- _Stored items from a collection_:
--------------------

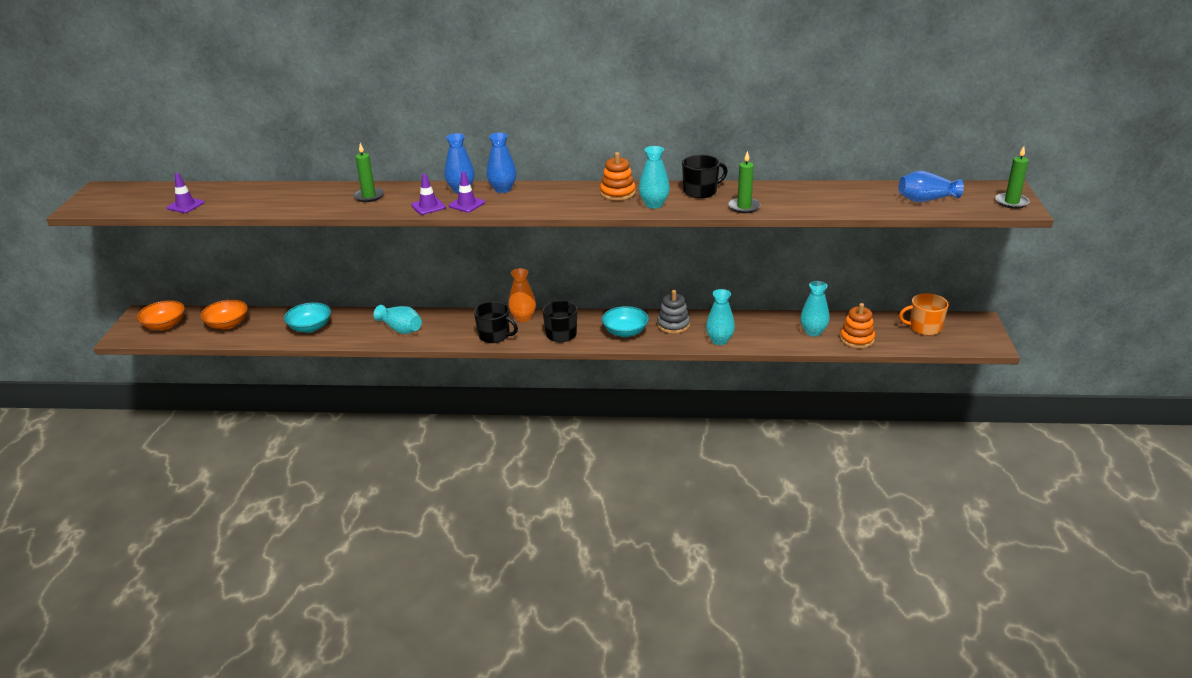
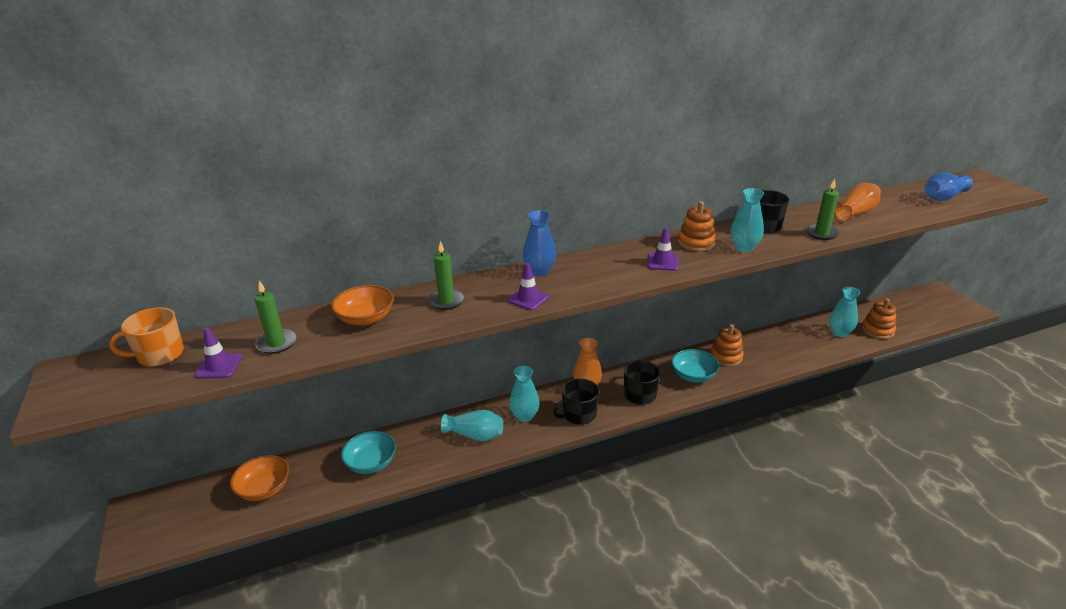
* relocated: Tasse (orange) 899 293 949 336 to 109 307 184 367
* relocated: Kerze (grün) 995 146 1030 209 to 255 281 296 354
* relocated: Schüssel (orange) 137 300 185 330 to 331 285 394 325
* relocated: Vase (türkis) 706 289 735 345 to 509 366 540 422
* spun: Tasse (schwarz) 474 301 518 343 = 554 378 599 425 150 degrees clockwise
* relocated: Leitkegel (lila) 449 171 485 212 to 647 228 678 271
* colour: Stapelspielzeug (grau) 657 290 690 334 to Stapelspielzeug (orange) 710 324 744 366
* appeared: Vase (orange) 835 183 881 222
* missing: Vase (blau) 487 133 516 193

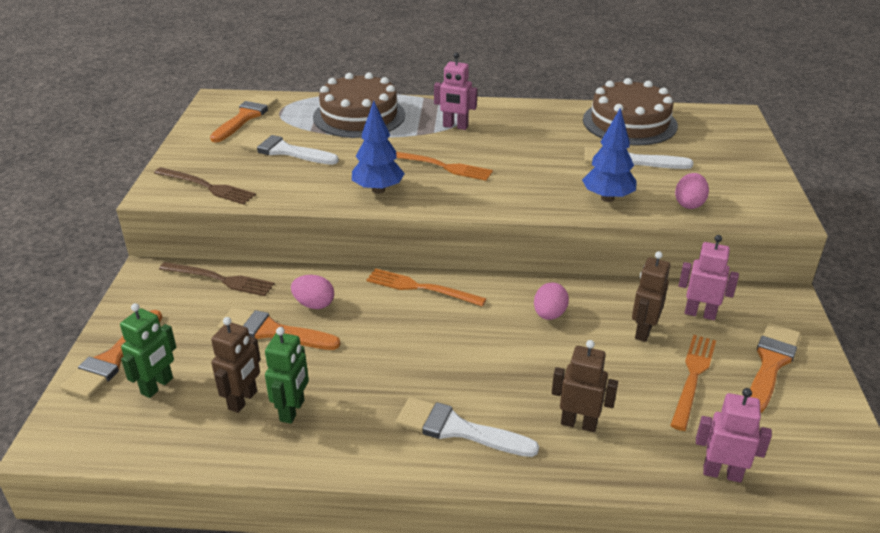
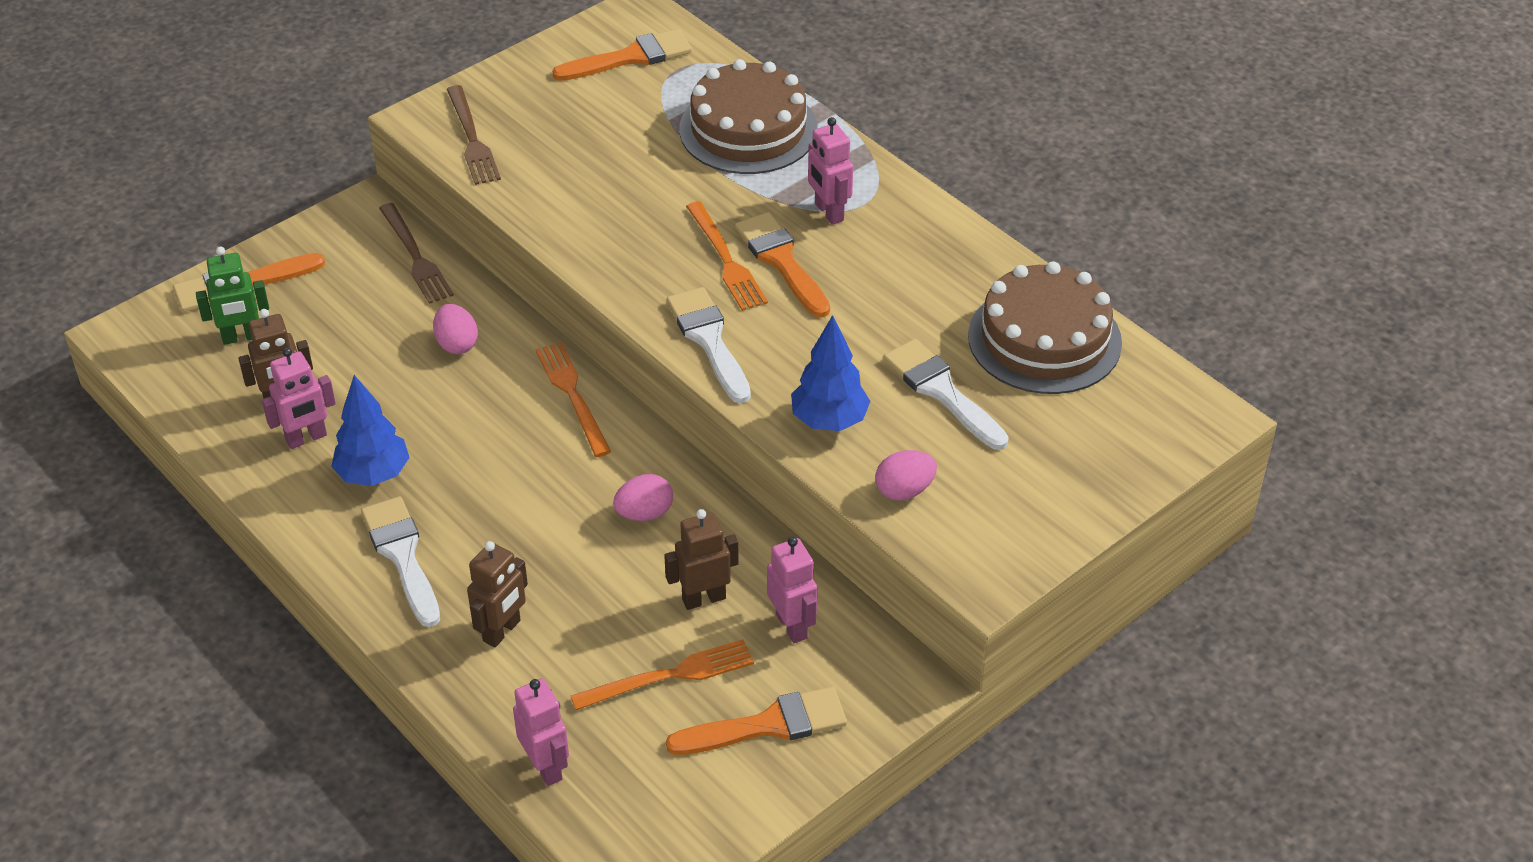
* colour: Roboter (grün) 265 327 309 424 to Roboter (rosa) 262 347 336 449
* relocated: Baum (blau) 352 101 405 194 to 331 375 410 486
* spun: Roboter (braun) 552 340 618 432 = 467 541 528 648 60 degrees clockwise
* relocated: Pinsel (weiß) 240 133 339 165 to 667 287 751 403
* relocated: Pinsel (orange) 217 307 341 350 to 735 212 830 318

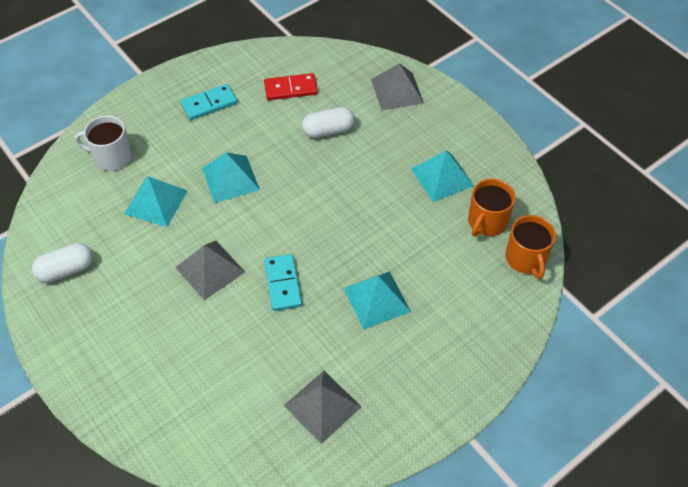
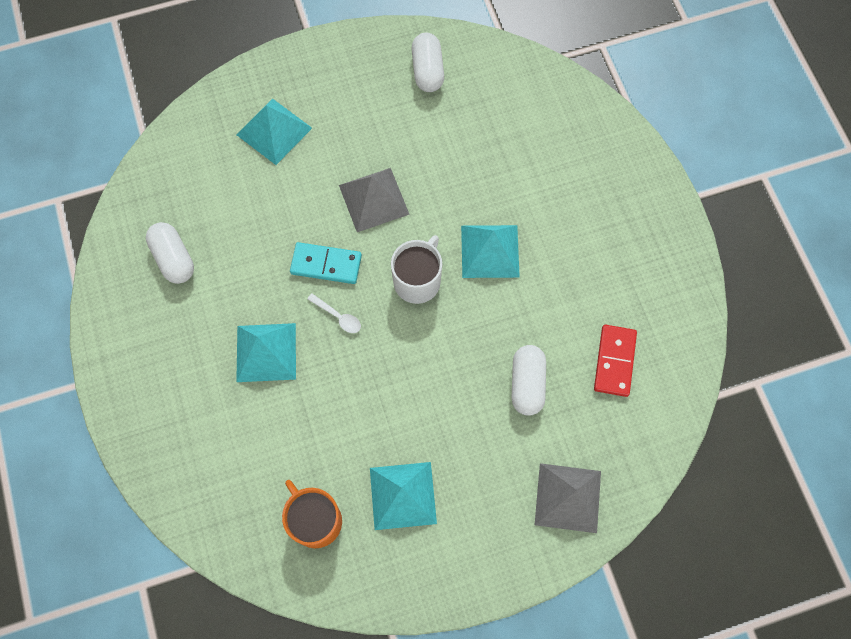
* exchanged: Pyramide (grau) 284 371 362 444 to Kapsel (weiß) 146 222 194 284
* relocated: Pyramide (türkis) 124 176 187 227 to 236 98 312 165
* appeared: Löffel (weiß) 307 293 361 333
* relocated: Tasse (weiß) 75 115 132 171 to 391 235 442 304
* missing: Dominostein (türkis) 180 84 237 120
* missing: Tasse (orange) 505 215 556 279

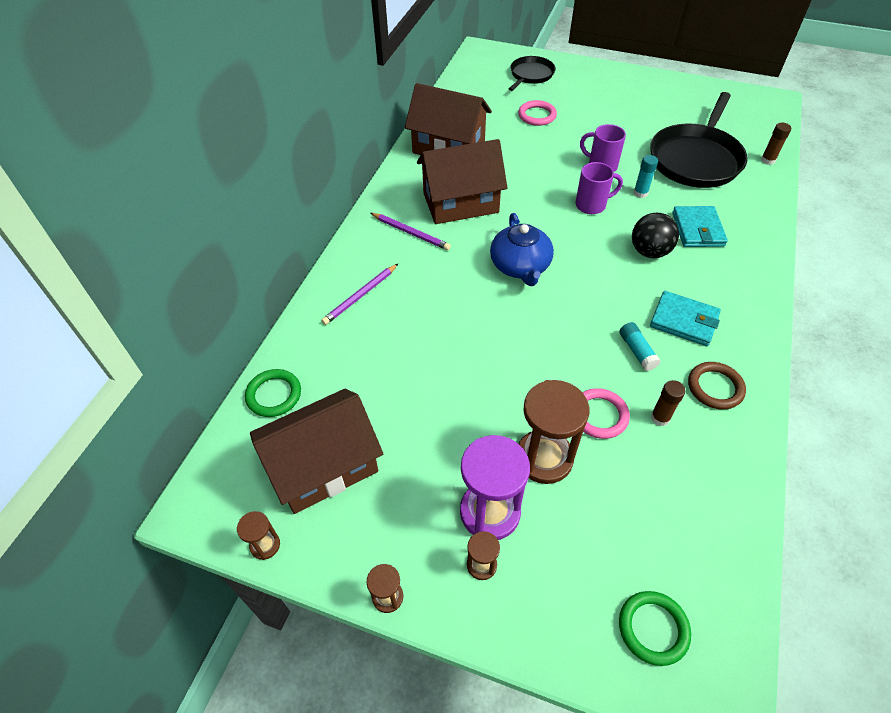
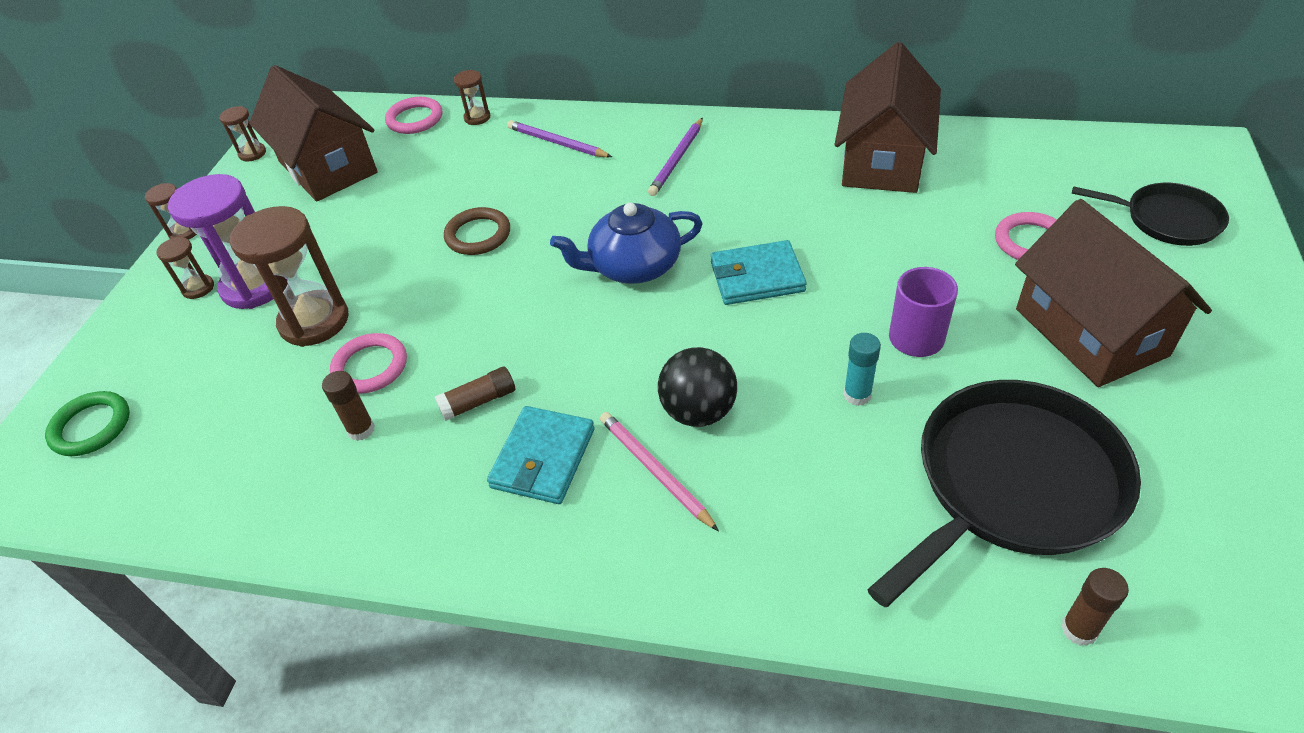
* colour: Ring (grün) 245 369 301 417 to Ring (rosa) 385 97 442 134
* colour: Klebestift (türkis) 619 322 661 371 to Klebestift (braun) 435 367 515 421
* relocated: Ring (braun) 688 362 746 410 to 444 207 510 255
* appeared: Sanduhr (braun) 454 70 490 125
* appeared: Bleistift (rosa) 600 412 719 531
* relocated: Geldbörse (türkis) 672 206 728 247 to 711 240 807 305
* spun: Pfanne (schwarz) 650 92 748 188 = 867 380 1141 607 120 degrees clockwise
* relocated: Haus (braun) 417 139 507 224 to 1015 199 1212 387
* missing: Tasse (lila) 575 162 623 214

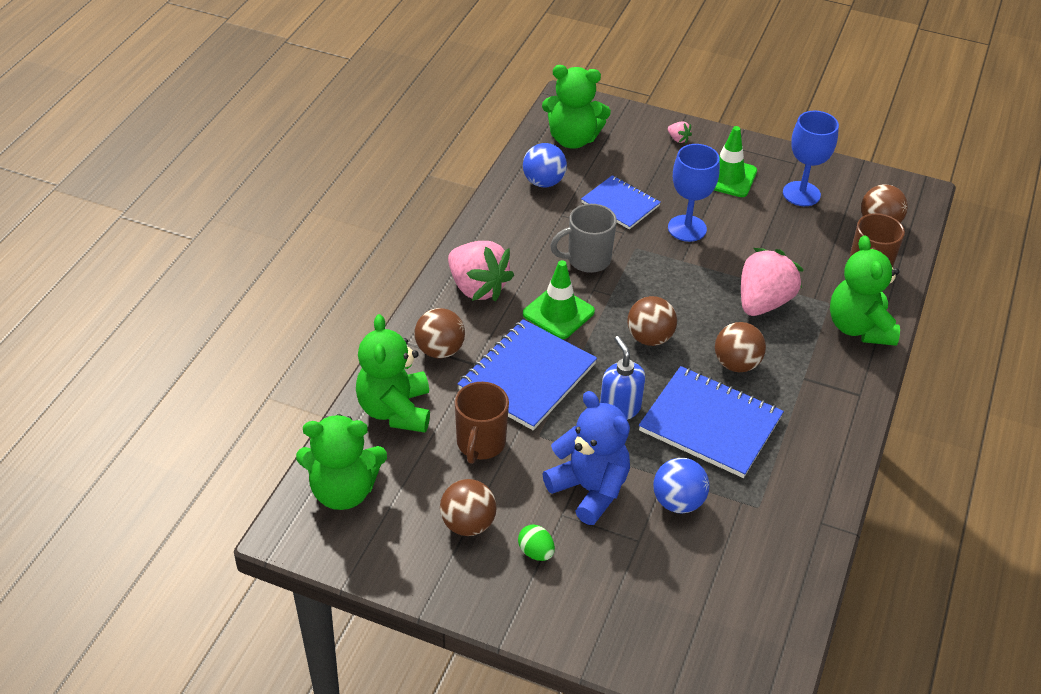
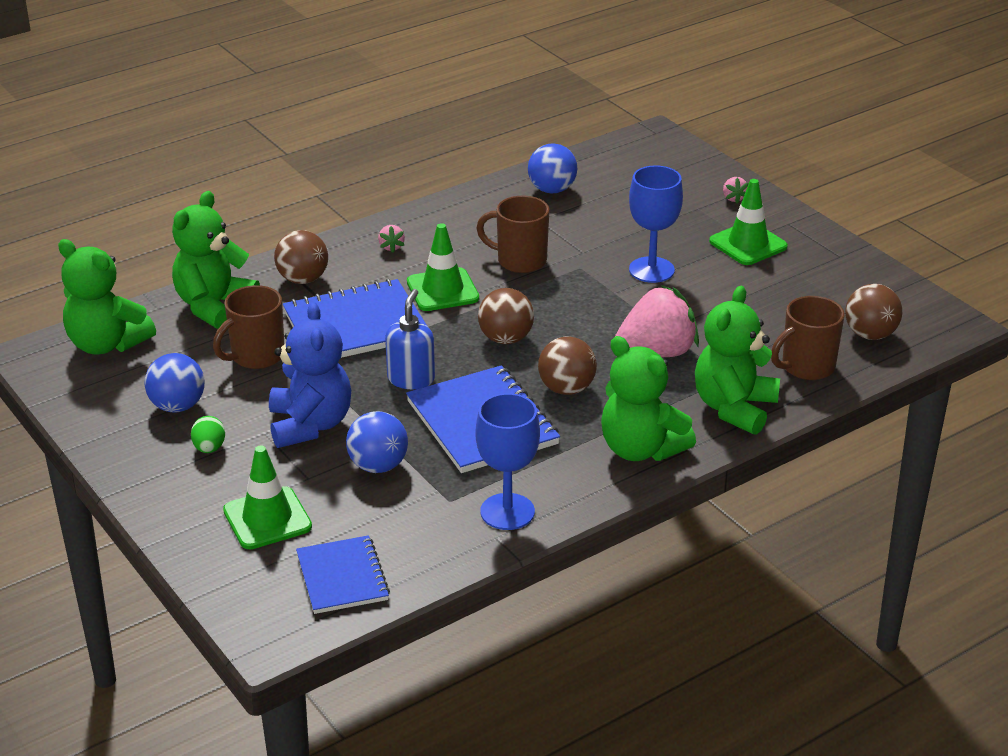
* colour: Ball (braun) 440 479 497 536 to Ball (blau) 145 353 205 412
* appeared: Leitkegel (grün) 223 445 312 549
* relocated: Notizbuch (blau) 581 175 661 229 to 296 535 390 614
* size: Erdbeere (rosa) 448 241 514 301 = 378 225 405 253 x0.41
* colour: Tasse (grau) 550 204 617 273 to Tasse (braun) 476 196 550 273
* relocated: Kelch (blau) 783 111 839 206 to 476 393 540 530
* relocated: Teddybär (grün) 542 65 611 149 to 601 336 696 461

--------------------

- _WHAT IS EXPECTED_:
Please transcribe only the lines in the records above running from the line that has "150 degrees clockwise" through the line that has "183 881 222", both included, exactly as they appear.

- _SOLUTION TO THIS TASK_:
* spun: Tasse (schwarz) 474 301 518 343 = 554 378 599 425 150 degrees clockwise
* relocated: Leitkegel (lila) 449 171 485 212 to 647 228 678 271
* colour: Stapelspielzeug (grau) 657 290 690 334 to Stapelspielzeug (orange) 710 324 744 366
* appeared: Vase (orange) 835 183 881 222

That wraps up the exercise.